* **Task description**:
Print exactly the lines below between the line holding "R2: 620 (N_2, N_3) -> 430 (N_2, N_3)" and the line holding "TR3: NPN BD139", inclusive, and nothing more.

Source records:
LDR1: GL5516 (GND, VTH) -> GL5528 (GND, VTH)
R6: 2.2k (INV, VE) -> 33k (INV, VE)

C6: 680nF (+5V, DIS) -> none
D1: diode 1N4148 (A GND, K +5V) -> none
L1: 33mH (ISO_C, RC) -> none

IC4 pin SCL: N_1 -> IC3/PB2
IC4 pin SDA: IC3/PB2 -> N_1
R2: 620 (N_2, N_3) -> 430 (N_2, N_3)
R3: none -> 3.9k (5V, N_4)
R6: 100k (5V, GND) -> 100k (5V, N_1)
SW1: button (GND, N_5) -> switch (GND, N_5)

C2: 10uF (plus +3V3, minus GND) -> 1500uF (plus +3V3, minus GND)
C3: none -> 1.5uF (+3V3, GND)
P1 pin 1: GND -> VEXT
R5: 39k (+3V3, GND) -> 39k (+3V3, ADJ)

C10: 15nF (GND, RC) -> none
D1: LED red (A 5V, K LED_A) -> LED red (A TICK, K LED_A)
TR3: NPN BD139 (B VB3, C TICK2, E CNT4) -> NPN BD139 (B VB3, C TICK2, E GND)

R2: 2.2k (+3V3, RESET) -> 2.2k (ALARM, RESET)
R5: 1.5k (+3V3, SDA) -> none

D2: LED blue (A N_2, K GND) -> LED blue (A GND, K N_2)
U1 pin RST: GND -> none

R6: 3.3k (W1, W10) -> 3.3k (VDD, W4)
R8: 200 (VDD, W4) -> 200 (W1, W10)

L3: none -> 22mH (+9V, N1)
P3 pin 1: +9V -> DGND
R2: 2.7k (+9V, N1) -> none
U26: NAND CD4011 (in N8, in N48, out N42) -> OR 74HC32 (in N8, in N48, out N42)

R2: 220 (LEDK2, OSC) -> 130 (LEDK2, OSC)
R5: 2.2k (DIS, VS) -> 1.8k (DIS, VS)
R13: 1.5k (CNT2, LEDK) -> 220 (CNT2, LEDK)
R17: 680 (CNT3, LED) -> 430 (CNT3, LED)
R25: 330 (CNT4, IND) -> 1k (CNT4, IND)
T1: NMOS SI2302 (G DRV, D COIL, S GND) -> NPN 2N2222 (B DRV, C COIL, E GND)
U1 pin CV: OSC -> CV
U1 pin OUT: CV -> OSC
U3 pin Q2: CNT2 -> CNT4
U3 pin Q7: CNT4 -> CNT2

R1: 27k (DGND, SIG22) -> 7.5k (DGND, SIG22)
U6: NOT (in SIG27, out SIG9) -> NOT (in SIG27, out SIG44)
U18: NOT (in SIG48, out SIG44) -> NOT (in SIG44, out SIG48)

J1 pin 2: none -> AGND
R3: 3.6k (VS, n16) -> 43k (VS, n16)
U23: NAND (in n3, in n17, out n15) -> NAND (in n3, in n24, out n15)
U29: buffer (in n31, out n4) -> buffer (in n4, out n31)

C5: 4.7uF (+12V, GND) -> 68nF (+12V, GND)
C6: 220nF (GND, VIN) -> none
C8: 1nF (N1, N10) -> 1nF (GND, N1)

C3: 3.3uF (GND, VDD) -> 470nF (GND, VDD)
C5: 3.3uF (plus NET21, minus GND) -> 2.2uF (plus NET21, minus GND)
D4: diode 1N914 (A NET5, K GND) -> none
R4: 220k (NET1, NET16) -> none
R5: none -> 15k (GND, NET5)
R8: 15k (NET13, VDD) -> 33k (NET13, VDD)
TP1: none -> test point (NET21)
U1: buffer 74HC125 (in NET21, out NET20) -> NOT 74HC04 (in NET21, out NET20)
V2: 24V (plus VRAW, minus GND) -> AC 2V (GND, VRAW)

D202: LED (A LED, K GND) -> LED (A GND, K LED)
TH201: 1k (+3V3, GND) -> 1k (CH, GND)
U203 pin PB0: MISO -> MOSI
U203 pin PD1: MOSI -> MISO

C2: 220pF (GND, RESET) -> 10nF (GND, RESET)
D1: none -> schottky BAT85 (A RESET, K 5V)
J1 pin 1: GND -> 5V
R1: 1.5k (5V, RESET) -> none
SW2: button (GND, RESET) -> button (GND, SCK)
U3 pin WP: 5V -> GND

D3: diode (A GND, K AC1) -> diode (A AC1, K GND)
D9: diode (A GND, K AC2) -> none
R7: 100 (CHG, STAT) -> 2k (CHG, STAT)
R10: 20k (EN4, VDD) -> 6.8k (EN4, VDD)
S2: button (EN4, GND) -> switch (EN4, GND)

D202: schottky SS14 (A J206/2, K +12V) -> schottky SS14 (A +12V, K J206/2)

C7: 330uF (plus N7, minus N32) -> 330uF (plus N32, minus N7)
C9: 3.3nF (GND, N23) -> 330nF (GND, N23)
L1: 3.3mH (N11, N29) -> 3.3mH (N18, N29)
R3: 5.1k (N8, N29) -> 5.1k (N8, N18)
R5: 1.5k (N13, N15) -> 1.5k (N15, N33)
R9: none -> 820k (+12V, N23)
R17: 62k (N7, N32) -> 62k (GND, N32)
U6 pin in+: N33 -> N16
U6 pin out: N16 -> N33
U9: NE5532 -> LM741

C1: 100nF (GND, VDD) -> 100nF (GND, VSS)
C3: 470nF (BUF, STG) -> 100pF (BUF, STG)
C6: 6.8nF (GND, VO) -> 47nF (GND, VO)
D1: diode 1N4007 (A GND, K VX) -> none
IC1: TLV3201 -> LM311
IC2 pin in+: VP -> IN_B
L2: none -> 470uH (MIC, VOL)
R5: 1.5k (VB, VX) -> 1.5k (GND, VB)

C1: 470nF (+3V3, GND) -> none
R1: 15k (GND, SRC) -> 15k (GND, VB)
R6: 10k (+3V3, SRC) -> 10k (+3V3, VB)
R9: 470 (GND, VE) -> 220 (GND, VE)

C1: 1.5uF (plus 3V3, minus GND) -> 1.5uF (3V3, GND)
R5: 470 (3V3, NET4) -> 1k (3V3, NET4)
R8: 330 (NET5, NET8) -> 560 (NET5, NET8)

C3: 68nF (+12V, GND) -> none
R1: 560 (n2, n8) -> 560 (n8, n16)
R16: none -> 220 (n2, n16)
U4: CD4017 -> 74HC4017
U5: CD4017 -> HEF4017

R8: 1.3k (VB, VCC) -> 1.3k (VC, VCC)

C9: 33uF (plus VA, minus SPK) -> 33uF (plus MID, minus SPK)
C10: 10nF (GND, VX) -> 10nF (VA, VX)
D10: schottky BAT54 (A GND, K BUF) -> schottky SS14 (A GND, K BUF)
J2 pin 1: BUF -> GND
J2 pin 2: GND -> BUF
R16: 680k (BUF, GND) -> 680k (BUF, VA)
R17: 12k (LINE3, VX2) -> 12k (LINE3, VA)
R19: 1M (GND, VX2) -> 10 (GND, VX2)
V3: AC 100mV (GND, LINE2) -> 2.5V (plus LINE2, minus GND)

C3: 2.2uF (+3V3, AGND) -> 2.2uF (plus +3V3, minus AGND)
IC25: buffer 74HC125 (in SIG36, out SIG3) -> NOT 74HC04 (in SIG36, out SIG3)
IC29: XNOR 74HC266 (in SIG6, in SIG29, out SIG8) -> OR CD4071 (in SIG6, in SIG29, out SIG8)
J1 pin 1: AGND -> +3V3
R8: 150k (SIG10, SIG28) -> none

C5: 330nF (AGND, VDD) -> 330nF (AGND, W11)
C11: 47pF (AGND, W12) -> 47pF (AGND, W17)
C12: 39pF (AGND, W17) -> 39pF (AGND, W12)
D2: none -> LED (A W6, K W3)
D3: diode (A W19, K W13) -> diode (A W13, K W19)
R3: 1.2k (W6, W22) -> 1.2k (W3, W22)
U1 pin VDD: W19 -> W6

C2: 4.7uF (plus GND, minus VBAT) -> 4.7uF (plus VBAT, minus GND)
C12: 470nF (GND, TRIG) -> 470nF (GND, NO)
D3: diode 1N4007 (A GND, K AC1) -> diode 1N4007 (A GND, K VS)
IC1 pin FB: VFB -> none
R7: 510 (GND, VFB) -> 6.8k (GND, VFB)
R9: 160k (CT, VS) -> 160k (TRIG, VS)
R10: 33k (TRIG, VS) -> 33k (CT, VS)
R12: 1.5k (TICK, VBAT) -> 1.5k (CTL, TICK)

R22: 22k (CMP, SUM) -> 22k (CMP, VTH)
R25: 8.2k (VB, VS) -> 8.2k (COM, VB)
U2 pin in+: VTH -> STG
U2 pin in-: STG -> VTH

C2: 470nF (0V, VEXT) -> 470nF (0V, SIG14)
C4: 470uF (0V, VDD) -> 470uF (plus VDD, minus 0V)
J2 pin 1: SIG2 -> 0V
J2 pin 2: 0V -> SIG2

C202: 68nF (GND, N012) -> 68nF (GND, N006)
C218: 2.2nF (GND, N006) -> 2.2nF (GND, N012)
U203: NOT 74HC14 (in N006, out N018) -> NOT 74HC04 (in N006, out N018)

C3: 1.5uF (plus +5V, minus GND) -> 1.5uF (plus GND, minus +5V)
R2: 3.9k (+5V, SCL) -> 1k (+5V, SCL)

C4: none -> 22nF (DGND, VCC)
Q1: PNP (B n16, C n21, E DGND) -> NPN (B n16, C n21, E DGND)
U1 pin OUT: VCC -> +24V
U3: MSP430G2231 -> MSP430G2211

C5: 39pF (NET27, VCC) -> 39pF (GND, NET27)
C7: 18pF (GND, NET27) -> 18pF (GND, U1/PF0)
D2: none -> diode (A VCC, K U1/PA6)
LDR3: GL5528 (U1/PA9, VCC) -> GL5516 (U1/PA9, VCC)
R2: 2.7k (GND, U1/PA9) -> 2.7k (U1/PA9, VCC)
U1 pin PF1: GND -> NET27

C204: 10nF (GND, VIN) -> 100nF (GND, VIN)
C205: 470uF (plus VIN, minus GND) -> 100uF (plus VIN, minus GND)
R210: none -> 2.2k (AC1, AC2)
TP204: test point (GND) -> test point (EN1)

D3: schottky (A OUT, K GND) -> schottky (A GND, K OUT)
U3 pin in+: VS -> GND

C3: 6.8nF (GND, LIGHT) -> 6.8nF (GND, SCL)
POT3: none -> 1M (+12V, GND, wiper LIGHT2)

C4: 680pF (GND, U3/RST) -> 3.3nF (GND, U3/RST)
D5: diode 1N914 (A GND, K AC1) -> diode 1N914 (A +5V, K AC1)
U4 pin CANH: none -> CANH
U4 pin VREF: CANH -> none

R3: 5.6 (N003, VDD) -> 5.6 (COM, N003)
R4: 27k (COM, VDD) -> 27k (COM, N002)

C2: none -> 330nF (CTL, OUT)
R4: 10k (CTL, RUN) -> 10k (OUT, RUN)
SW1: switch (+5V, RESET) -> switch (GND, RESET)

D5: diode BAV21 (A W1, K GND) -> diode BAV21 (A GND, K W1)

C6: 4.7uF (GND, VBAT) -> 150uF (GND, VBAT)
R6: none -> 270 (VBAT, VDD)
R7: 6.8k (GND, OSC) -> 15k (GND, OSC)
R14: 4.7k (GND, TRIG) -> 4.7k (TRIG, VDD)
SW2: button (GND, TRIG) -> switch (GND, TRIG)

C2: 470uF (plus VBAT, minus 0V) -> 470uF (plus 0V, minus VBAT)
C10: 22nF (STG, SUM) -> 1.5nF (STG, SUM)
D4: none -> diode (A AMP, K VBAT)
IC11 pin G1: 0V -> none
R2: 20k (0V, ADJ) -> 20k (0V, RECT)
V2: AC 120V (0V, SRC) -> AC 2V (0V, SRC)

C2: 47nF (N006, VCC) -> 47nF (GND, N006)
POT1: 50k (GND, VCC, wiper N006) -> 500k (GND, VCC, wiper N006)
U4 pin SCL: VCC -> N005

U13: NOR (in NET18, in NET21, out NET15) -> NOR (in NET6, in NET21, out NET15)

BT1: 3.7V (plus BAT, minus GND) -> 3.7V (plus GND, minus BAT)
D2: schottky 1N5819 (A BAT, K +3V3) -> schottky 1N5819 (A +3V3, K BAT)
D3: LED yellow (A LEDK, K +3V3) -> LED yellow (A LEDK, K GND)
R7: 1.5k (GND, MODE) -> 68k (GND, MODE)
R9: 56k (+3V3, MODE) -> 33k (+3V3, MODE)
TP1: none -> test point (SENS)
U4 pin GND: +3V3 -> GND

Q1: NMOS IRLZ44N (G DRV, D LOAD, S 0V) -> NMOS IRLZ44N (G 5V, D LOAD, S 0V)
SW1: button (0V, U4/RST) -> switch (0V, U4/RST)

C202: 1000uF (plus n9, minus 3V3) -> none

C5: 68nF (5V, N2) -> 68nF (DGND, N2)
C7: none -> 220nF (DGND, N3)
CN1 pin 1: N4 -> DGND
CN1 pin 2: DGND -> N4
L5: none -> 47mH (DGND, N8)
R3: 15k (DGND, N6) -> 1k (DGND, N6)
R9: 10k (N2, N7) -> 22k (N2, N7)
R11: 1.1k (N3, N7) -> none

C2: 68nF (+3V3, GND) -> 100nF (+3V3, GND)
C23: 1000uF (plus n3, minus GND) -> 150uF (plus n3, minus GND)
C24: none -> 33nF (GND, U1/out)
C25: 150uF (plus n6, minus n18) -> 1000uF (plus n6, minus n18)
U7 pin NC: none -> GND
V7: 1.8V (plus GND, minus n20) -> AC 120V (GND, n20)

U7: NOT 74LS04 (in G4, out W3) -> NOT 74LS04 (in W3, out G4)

* **Reply to the exercise**:
R2: 620 (N_2, N_3) -> 430 (N_2, N_3)
R3: none -> 3.9k (5V, N_4)
R6: 100k (5V, GND) -> 100k (5V, N_1)
SW1: button (GND, N_5) -> switch (GND, N_5)

C2: 10uF (plus +3V3, minus GND) -> 1500uF (plus +3V3, minus GND)
C3: none -> 1.5uF (+3V3, GND)
P1 pin 1: GND -> VEXT
R5: 39k (+3V3, GND) -> 39k (+3V3, ADJ)

C10: 15nF (GND, RC) -> none
D1: LED red (A 5V, K LED_A) -> LED red (A TICK, K LED_A)
TR3: NPN BD139 (B VB3, C TICK2, E CNT4) -> NPN BD139 (B VB3, C TICK2, E GND)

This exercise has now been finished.